▶ _Required work_
Take the lines below beginning at the line that has "camera: 20 degrees left, 10 degrees up" and stopping after the line that has "orange nut [346,142,382,170] -> none", and print them exactly as they are, with no other lines.

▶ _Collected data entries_

*** Begin section ***

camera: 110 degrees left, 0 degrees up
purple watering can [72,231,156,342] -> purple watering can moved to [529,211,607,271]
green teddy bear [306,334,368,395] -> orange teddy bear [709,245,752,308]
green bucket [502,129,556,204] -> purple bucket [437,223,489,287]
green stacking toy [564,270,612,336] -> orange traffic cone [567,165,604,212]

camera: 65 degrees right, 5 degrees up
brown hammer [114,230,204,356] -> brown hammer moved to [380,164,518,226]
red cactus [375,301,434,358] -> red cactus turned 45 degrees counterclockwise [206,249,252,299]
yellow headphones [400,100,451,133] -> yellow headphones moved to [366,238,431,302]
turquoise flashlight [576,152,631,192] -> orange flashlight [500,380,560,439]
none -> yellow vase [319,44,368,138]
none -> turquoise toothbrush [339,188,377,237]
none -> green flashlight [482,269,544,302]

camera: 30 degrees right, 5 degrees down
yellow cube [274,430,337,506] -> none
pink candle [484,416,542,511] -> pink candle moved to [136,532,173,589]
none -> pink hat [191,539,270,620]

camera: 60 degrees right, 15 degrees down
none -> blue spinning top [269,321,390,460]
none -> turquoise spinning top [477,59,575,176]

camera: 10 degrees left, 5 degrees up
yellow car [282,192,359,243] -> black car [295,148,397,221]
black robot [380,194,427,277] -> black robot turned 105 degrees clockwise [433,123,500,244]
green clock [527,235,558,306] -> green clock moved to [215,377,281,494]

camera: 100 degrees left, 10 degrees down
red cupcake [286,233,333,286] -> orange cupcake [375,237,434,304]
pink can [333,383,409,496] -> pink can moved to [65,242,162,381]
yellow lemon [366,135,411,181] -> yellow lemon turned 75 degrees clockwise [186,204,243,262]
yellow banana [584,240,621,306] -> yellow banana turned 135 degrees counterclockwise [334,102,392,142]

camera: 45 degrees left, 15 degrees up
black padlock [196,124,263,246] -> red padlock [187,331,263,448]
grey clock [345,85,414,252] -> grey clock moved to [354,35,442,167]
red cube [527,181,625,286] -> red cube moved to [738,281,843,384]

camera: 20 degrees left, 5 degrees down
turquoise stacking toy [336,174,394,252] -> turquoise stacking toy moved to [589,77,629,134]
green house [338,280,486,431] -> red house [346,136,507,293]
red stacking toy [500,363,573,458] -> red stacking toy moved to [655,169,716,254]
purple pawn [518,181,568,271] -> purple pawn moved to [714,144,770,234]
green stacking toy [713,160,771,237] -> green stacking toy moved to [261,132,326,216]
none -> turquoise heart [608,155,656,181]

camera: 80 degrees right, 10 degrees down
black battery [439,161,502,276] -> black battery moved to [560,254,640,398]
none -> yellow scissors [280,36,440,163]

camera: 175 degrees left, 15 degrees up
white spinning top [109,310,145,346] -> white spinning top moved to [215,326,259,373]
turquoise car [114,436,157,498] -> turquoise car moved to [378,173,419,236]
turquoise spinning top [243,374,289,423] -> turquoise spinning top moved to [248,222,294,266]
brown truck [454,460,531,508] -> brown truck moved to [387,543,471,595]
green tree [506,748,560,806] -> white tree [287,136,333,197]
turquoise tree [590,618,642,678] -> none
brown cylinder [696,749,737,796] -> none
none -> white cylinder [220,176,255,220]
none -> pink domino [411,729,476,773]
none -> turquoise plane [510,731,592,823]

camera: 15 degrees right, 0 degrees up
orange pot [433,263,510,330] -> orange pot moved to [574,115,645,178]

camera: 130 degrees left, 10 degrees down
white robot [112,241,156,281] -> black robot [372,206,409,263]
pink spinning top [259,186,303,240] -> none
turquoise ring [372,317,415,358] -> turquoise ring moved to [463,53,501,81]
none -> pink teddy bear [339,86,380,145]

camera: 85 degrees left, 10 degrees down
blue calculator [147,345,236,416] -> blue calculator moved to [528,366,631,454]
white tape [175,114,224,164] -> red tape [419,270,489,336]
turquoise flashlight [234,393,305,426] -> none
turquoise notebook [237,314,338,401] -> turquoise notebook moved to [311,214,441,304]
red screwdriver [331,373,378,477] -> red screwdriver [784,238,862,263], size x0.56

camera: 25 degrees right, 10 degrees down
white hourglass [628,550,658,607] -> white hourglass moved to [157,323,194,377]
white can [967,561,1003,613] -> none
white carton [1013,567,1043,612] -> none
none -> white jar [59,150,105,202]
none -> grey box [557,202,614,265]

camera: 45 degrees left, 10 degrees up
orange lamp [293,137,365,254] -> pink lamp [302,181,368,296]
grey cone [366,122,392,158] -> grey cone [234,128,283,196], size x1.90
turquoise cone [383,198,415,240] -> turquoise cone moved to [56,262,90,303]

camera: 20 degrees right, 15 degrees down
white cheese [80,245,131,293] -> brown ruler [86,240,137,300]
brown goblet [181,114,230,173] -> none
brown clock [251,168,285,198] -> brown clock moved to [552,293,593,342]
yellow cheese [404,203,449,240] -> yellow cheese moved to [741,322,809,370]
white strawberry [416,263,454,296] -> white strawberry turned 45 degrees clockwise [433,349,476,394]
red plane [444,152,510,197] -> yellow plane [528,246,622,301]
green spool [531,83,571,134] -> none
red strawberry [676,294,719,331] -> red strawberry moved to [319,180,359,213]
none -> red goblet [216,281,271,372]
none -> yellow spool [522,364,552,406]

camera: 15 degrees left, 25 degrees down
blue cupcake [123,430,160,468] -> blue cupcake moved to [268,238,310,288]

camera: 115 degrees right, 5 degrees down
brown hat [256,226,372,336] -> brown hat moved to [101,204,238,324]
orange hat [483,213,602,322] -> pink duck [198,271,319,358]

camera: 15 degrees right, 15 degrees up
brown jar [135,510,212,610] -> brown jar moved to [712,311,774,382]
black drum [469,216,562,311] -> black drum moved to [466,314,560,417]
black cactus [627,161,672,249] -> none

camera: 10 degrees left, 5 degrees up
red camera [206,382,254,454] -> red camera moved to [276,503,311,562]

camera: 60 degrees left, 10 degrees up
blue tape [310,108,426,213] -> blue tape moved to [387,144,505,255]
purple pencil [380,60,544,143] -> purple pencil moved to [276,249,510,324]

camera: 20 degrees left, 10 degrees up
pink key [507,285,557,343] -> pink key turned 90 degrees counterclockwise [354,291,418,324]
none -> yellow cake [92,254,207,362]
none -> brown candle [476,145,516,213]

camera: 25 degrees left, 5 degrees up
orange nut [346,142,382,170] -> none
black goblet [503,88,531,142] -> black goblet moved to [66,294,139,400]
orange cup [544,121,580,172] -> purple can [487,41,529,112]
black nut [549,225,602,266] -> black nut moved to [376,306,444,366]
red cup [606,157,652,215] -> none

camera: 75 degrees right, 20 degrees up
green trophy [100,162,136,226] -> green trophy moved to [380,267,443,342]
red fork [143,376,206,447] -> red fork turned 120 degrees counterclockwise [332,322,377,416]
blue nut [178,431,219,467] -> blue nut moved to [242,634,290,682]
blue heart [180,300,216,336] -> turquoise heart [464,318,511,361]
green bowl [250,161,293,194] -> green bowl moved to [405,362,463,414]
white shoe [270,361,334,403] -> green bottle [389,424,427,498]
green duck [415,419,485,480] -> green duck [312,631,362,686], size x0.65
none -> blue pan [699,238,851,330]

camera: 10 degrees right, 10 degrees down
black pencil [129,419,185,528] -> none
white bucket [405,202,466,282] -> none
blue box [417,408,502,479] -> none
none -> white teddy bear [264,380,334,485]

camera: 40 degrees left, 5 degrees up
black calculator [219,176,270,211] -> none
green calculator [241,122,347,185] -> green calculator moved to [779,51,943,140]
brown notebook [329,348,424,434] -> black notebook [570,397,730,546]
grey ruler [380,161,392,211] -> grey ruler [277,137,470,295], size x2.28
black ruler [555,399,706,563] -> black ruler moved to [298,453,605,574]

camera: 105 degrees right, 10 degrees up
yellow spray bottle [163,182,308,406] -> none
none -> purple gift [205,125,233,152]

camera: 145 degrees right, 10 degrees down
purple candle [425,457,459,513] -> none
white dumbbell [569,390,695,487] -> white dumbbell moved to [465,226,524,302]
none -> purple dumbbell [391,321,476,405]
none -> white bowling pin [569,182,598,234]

*** End section ***

▶ _Your response_
camera: 20 degrees left, 10 degrees up
pink key [507,285,557,343] -> pink key turned 90 degrees counterclockwise [354,291,418,324]
none -> yellow cake [92,254,207,362]
none -> brown candle [476,145,516,213]

camera: 25 degrees left, 5 degrees up
orange nut [346,142,382,170] -> none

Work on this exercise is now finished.